What is expected
Find and copy every line in the records that includes the string "blue".

Supplied records
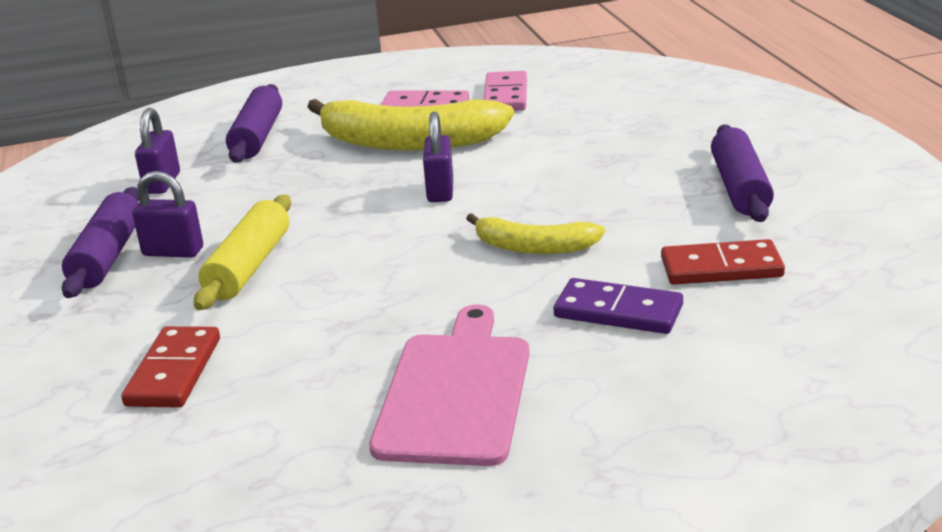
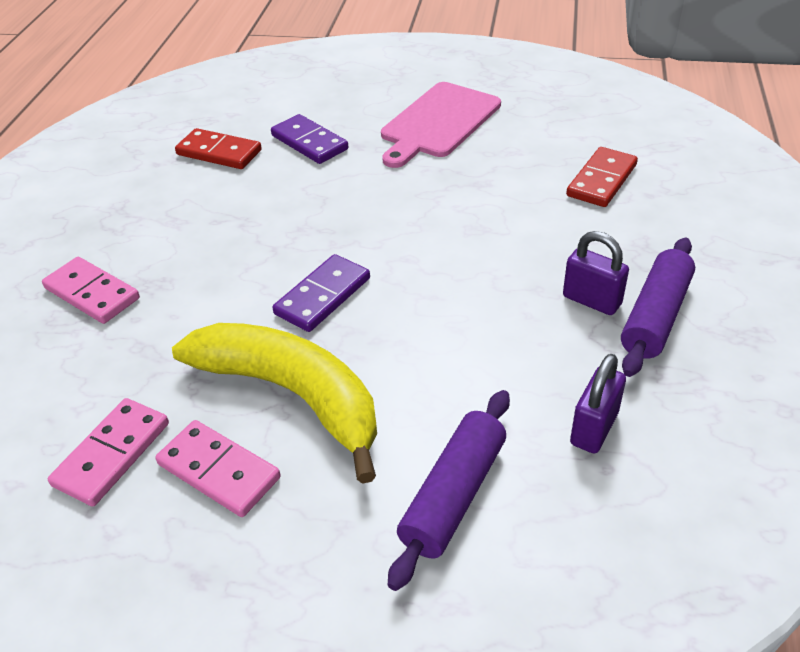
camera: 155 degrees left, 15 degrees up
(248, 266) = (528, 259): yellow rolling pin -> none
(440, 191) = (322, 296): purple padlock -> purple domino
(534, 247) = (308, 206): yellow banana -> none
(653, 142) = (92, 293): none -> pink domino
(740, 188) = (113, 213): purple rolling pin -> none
---
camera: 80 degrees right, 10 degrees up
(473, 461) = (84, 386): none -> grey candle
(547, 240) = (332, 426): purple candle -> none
* * *
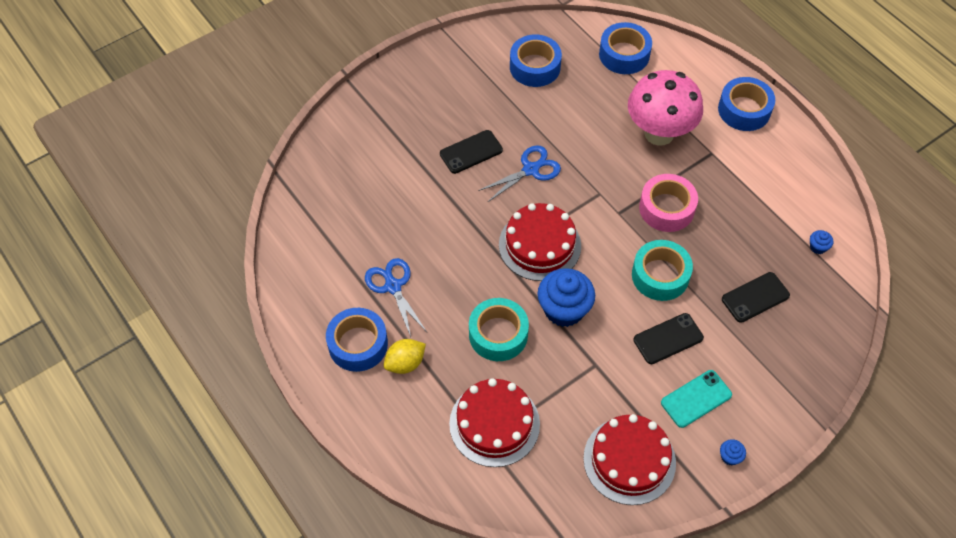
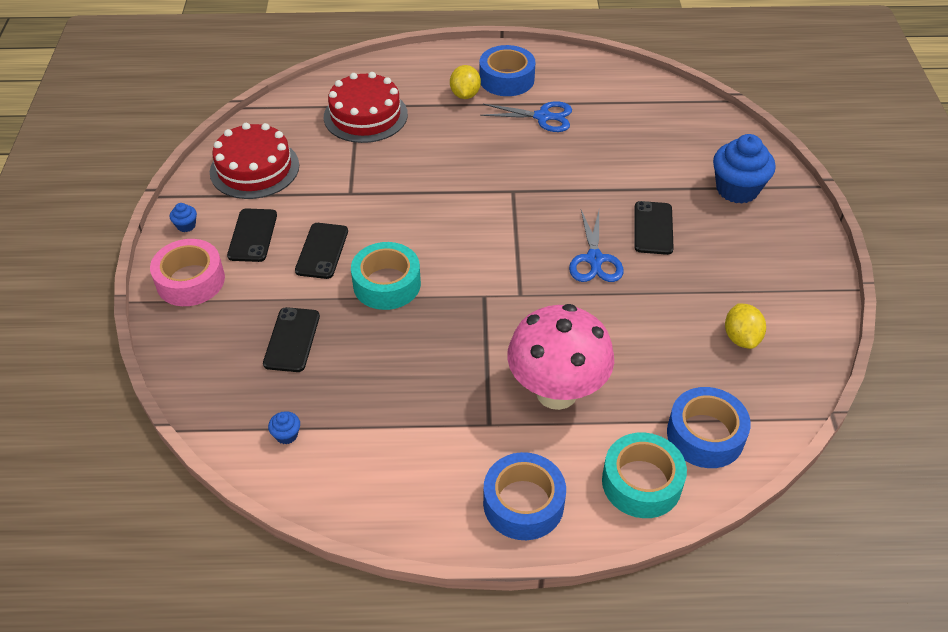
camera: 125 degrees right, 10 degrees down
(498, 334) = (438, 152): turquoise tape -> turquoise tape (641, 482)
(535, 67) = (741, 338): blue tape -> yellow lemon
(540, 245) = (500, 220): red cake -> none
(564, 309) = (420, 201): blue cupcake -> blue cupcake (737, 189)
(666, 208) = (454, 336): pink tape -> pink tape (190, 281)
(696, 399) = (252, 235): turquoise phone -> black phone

Task response
(535, 67) = (741, 338): blue tape -> yellow lemon
(564, 309) = (420, 201): blue cupcake -> blue cupcake (737, 189)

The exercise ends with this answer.